──────── Input records ────────

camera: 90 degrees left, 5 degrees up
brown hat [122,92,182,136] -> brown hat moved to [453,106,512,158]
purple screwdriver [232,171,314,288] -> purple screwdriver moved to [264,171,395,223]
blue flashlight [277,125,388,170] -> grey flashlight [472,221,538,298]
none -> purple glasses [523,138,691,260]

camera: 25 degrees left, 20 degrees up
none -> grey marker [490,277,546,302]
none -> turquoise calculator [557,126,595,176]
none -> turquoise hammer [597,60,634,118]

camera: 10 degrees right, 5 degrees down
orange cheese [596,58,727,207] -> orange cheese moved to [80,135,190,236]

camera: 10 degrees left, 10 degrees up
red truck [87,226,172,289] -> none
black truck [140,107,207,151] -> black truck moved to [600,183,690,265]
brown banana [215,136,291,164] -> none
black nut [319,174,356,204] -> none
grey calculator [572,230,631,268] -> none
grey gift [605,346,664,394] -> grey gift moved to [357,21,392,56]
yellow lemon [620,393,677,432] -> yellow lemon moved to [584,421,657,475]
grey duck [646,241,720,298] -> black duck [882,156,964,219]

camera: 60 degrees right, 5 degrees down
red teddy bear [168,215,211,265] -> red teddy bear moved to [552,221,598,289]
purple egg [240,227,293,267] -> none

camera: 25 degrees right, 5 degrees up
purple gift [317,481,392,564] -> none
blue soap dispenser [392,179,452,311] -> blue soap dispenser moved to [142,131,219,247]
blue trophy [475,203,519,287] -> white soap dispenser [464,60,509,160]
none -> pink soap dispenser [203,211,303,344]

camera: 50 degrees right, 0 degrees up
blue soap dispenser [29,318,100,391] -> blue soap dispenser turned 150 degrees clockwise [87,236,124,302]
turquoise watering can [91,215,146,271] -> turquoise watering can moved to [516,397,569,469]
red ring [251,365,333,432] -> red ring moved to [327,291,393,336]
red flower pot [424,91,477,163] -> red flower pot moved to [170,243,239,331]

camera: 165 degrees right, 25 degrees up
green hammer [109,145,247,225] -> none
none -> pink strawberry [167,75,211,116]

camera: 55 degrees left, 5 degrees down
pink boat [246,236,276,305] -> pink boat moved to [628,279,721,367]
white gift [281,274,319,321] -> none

────────

- **How to complete this task**: Search the data for "white" and list every line in which it occurs.

- **Answer box**:
blue trophy [475,203,519,287] -> white soap dispenser [464,60,509,160]
white gift [281,274,319,321] -> none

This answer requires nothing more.